Repeat exactly the lines below that lie between the line with "citrus fruit (yellow)" and the line with "calculator (turquoise) [166, 216, 74, 38]", counting both of those lines as part of the answer.

■ ■ ■ ■ ■ ■ ■

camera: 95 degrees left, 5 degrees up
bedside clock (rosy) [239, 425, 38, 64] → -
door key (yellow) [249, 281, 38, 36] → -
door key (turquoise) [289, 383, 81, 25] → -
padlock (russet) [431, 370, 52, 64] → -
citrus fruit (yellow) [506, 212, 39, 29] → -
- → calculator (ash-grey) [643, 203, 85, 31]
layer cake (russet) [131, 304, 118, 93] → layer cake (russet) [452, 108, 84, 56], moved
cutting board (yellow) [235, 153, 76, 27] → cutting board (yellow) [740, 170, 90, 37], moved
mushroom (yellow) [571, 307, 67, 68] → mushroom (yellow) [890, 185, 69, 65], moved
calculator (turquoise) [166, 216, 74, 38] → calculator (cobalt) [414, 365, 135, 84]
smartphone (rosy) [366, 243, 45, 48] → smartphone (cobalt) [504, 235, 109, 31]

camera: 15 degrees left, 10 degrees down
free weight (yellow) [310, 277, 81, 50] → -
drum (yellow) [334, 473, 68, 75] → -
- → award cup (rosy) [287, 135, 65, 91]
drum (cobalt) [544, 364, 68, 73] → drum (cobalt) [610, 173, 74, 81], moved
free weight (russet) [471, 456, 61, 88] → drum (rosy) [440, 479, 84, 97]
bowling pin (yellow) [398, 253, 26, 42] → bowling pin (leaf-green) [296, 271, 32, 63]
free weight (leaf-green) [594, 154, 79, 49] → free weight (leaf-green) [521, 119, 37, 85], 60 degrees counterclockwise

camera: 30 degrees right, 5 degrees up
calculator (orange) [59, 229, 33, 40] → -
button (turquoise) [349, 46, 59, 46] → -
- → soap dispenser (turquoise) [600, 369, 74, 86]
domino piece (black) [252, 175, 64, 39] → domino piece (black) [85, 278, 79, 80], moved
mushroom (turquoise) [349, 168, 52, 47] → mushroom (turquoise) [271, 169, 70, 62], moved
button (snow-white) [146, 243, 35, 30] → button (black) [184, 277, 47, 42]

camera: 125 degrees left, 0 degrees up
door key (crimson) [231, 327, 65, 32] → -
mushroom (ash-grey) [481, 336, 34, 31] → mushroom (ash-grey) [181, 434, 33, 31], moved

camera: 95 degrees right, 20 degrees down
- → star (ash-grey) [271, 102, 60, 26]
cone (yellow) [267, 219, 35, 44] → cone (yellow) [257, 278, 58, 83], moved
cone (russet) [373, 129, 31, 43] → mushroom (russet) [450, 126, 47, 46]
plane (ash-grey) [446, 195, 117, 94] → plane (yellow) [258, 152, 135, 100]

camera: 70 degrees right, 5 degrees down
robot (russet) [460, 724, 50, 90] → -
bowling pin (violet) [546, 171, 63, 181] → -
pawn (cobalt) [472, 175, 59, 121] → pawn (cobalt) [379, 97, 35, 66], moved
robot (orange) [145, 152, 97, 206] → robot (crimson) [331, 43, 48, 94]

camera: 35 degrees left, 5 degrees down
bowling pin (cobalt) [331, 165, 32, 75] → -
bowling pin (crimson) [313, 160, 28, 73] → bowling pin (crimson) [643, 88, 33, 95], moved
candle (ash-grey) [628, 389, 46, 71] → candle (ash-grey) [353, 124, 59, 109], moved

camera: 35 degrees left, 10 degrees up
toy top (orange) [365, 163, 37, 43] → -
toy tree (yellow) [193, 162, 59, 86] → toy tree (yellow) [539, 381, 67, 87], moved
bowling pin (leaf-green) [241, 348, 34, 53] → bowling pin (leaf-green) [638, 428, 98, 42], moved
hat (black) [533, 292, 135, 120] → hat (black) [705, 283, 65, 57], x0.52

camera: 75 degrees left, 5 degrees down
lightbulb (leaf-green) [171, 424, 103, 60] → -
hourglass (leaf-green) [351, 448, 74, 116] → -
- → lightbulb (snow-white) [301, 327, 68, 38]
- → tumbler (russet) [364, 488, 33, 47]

■ ■ ■ ■ ■ ■ ■

### Answer to this problem
citrus fruit (yellow) [506, 212, 39, 29] → -
- → calculator (ash-grey) [643, 203, 85, 31]
layer cake (russet) [131, 304, 118, 93] → layer cake (russet) [452, 108, 84, 56], moved
cutting board (yellow) [235, 153, 76, 27] → cutting board (yellow) [740, 170, 90, 37], moved
mushroom (yellow) [571, 307, 67, 68] → mushroom (yellow) [890, 185, 69, 65], moved
calculator (turquoise) [166, 216, 74, 38] → calculator (cobalt) [414, 365, 135, 84]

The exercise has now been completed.